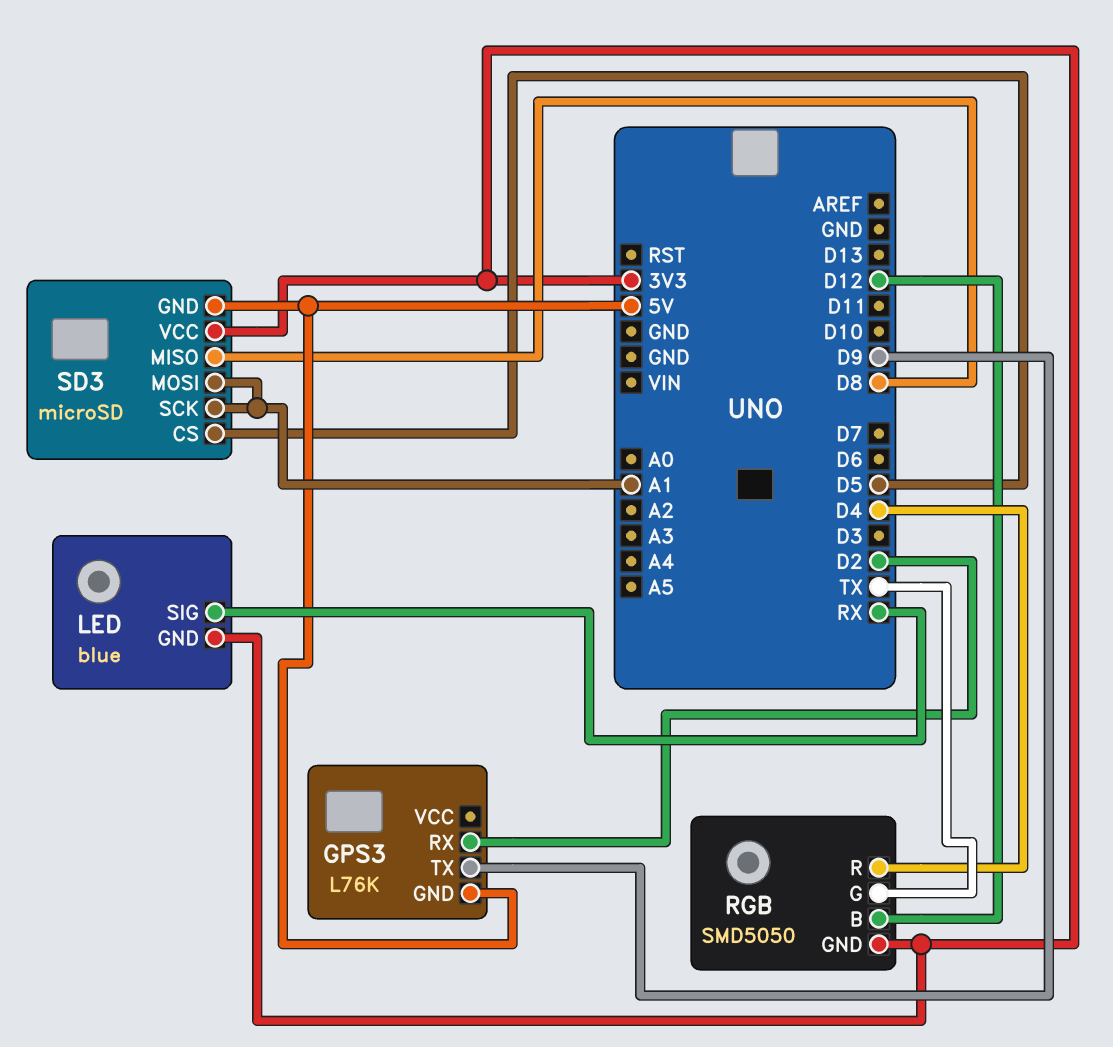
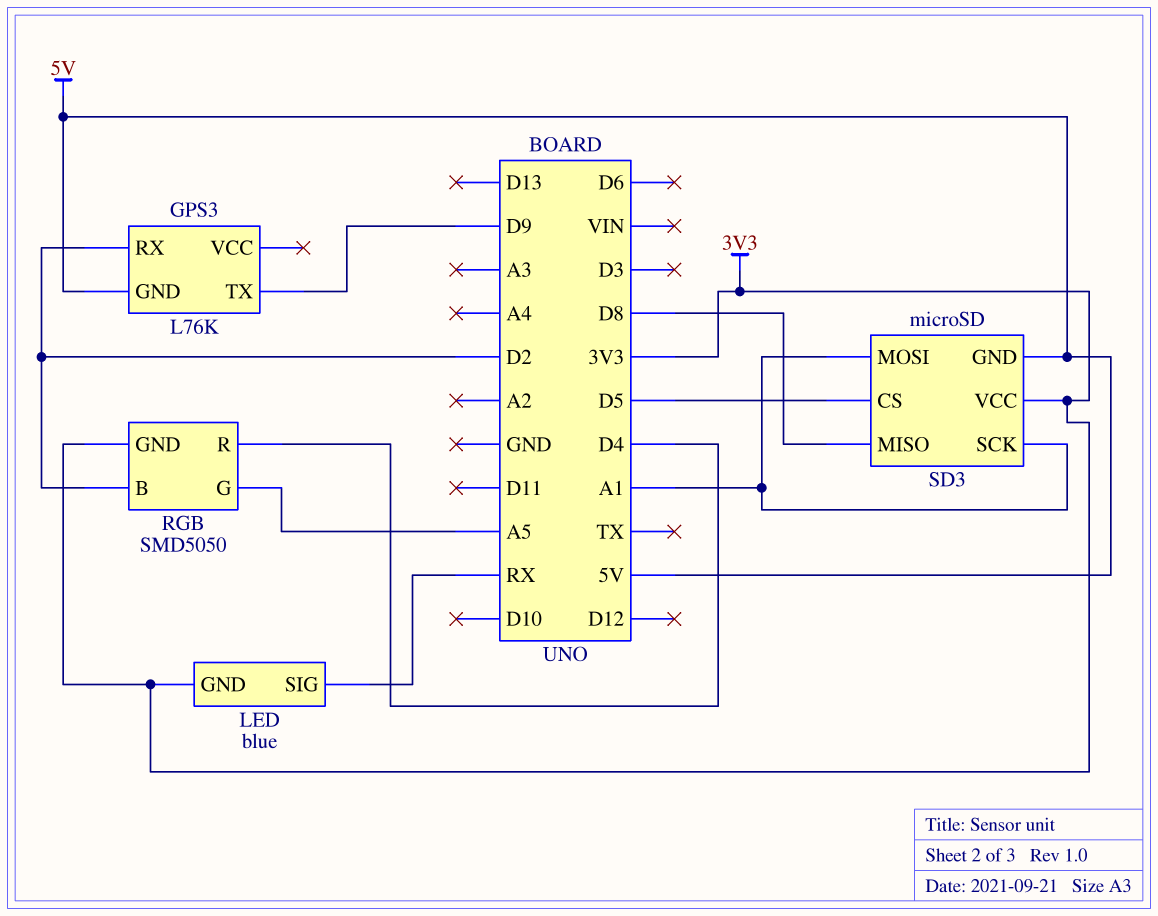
RGB pin B: D12 -> D2
RGB pin G: TX -> A5

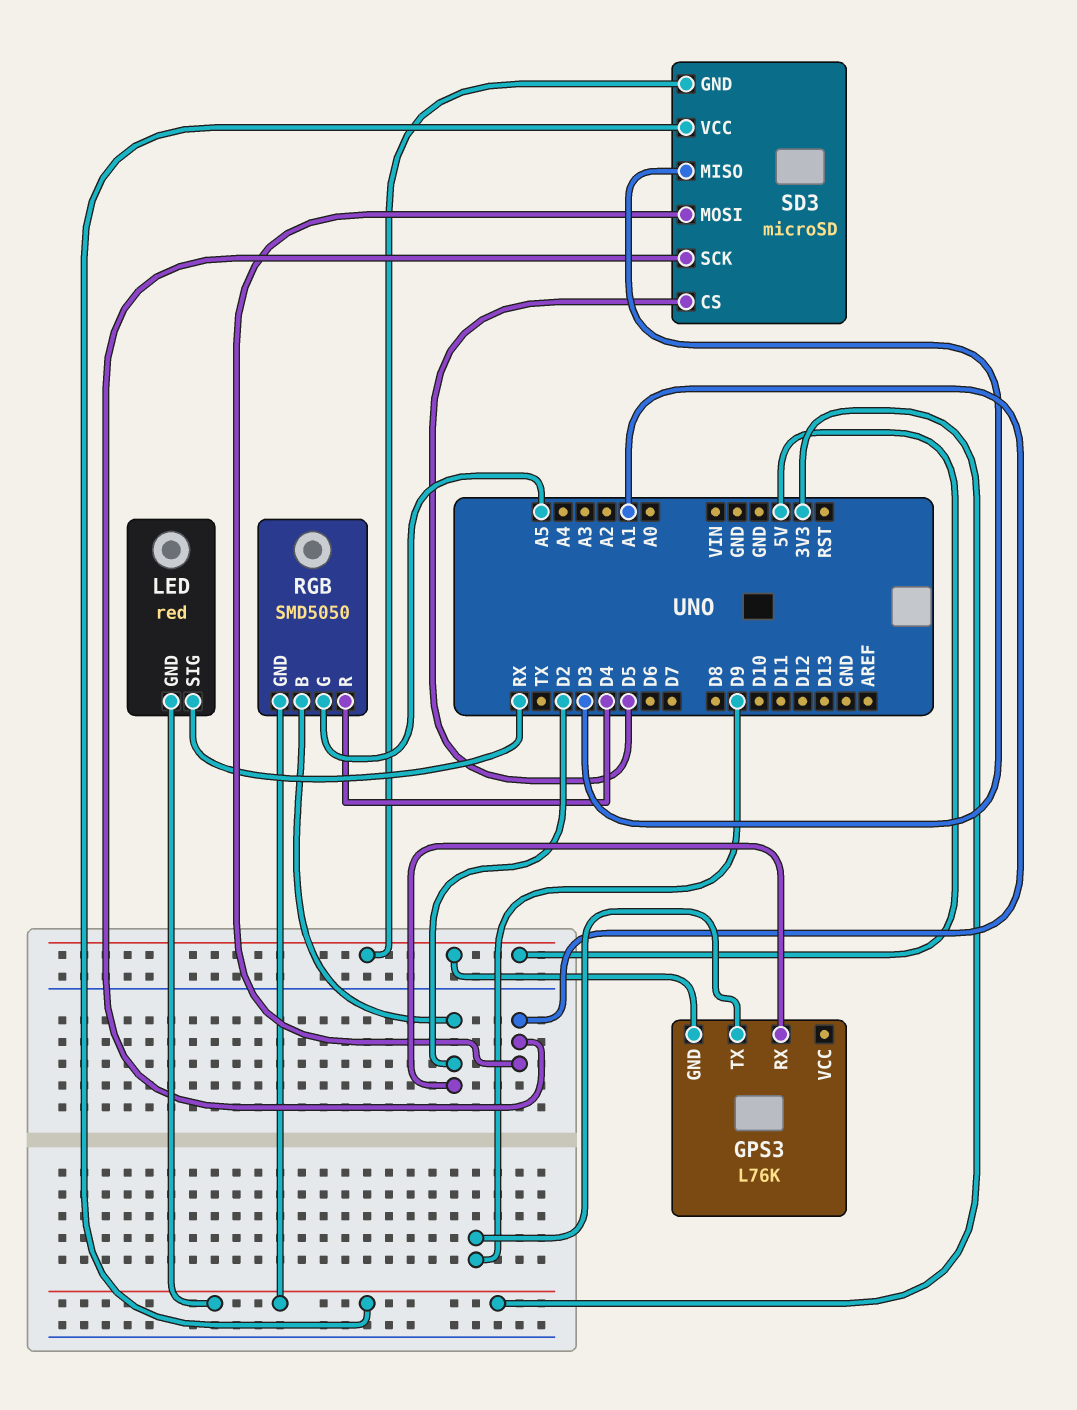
LED: blue -> red
SD3 pin MISO: D8 -> D3

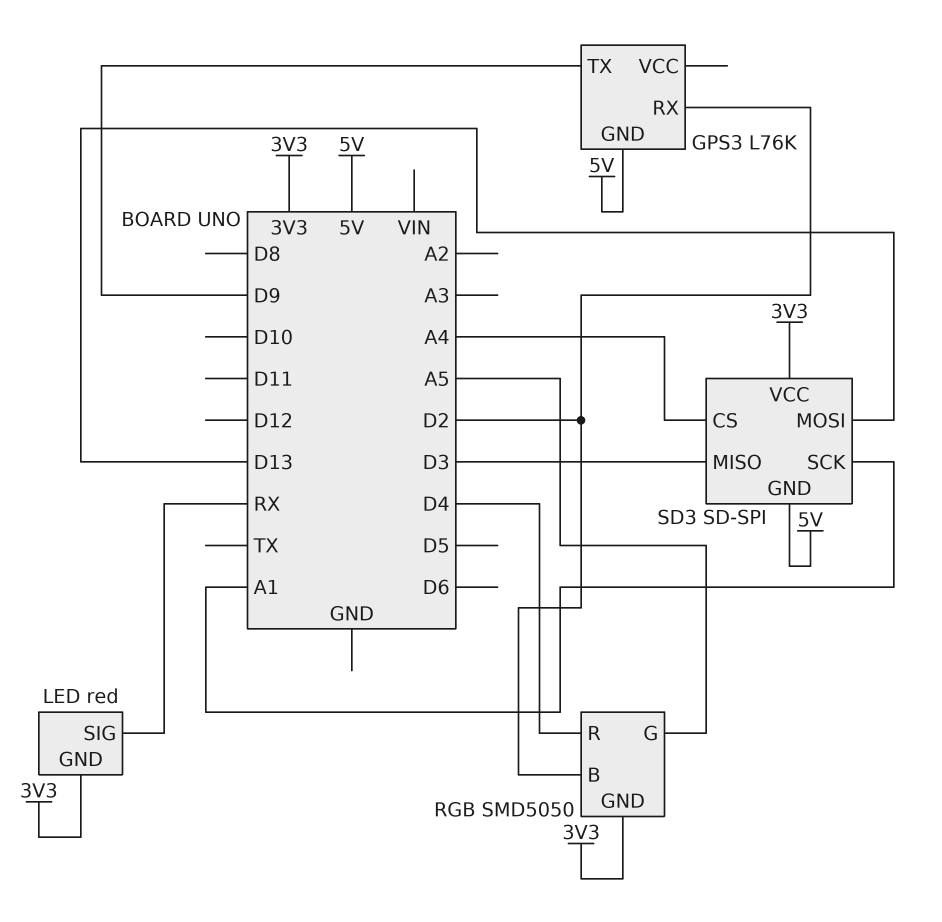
SD3: microSD -> SD-SPI
SD3 pin CS: D5 -> A4
SD3 pin MOSI: A1 -> D13

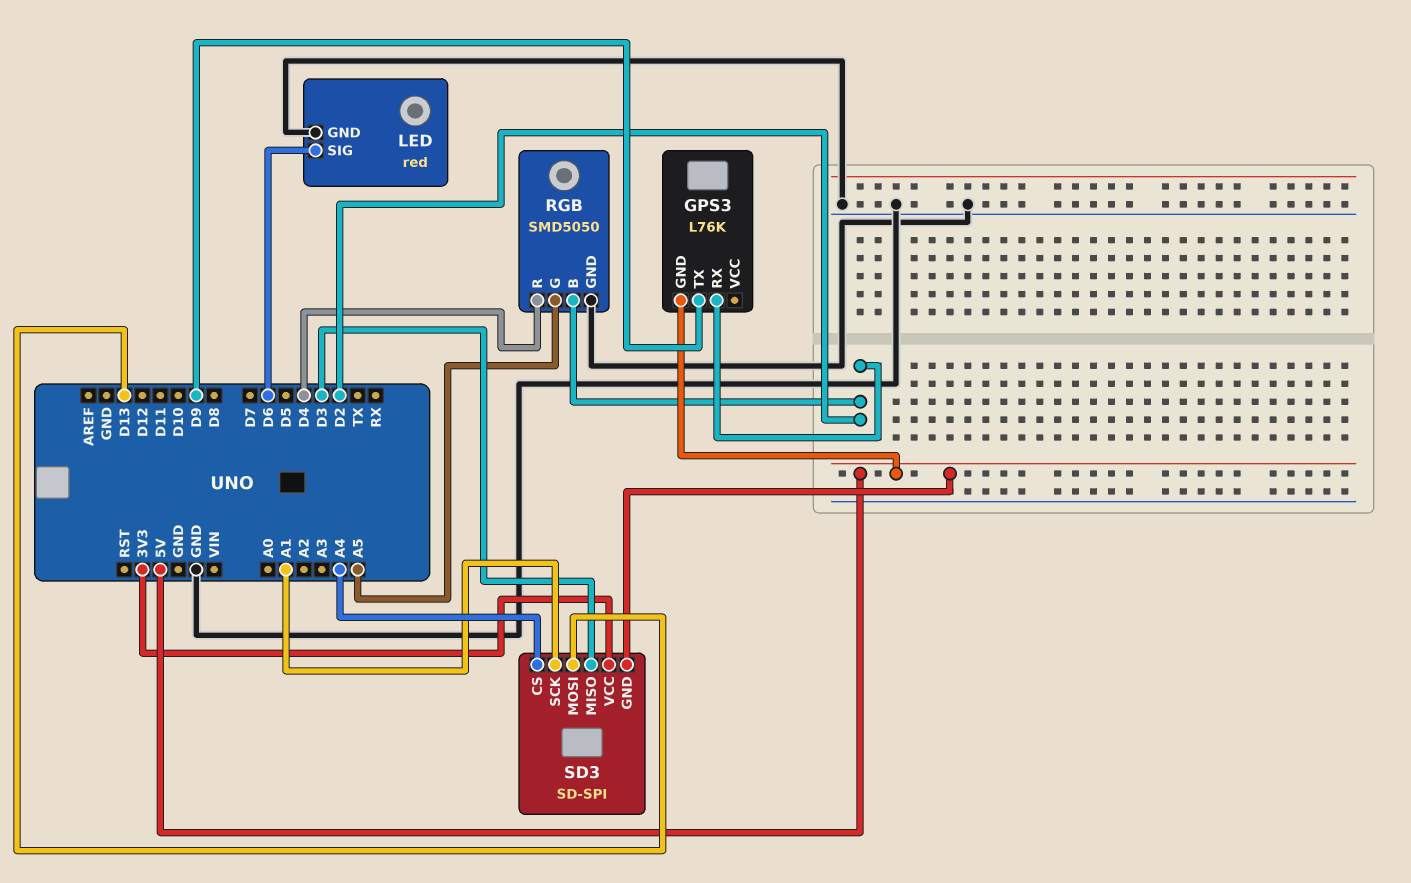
LED pin GND: 3V3 -> GND
LED pin SIG: RX -> D6
RGB pin GND: 3V3 -> GND

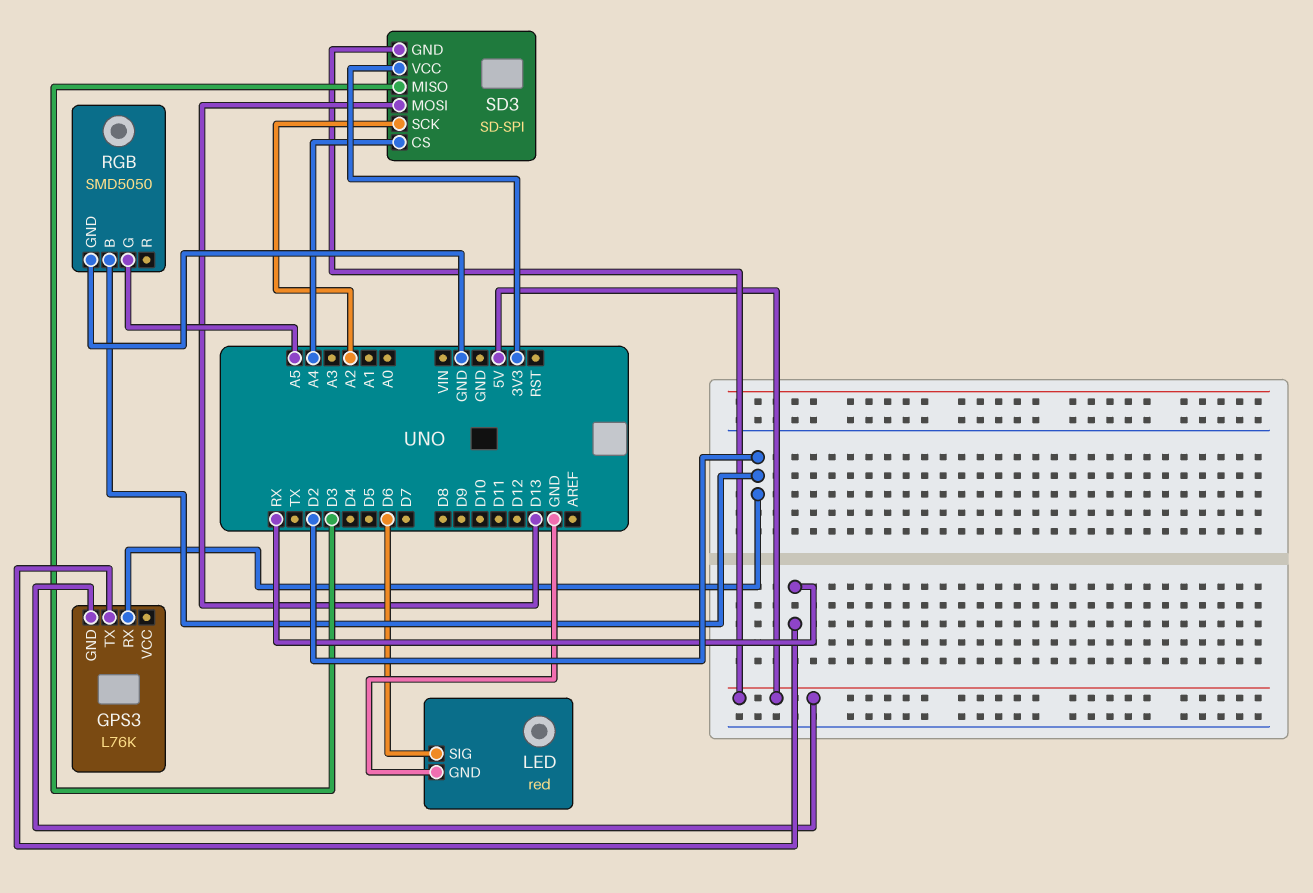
GPS3 pin TX: D9 -> RX
RGB pin R: D4 -> none
SD3 pin SCK: A1 -> A2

□ □ □ □ □

**YOUR INSTRUCTIONS:** If an entry holds an image, omit that image and print the remainder exactly as it stands.

**SOLUTION FOR THIS EXERCISE:**
RGB pin B: D12 -> D2
RGB pin G: TX -> A5

LED: blue -> red
SD3 pin MISO: D8 -> D3

SD3: microSD -> SD-SPI
SD3 pin CS: D5 -> A4
SD3 pin MOSI: A1 -> D13

LED pin GND: 3V3 -> GND
LED pin SIG: RX -> D6
RGB pin GND: 3V3 -> GND

GPS3 pin TX: D9 -> RX
RGB pin R: D4 -> none
SD3 pin SCK: A1 -> A2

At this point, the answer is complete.